Records from a data collection —
--*--

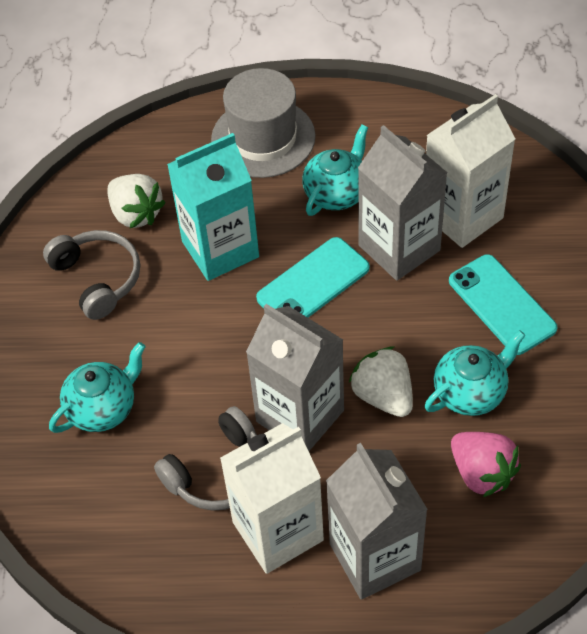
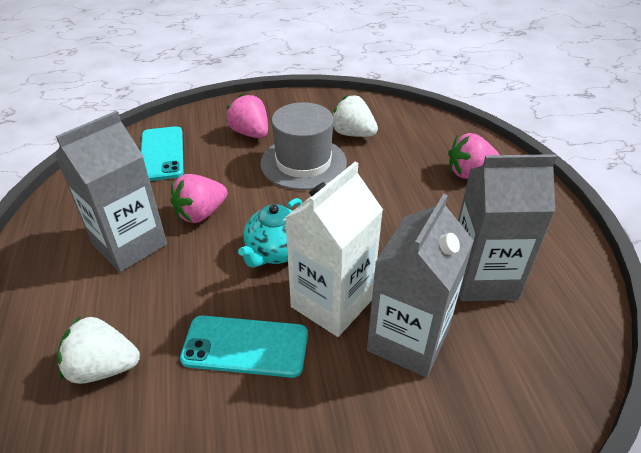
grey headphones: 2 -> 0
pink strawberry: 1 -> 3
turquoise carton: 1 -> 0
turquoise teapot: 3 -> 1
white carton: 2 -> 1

--*--

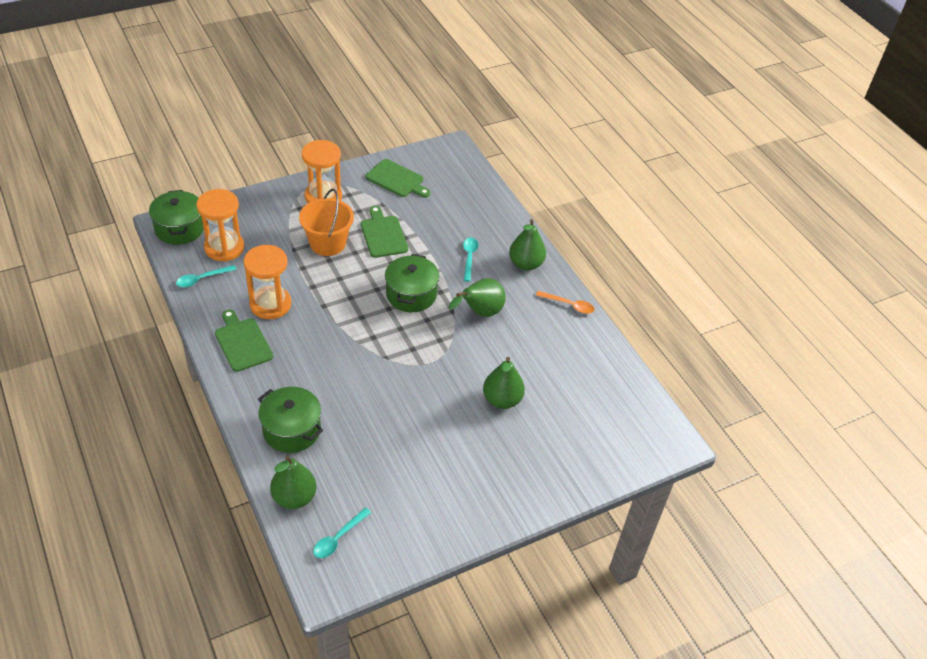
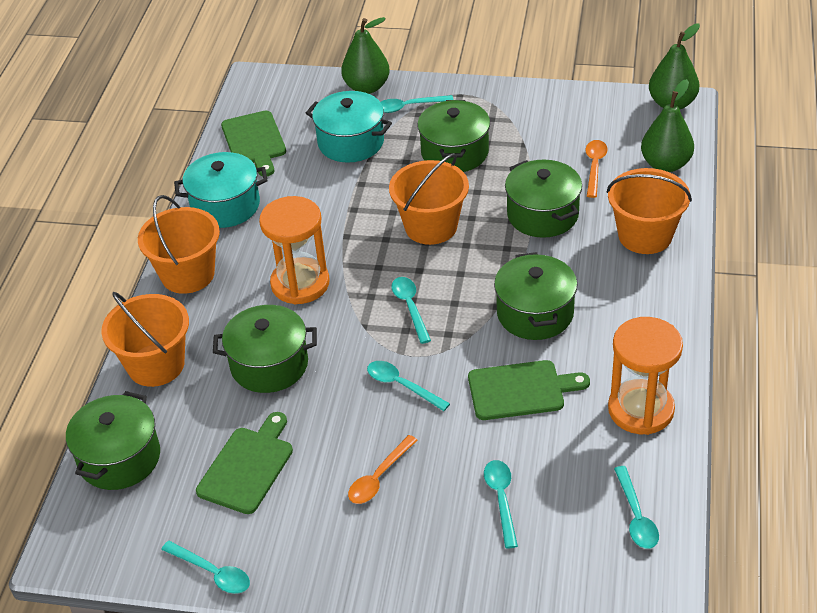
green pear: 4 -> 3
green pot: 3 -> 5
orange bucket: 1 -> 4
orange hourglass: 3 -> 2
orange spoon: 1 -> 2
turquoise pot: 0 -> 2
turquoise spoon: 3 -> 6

--*--

DIRECTIONS FOR THIS TASK — Pull out every line of the entries that includes the word "carton".

TASK SOLUTION —
turquoise carton: 1 -> 0
white carton: 2 -> 1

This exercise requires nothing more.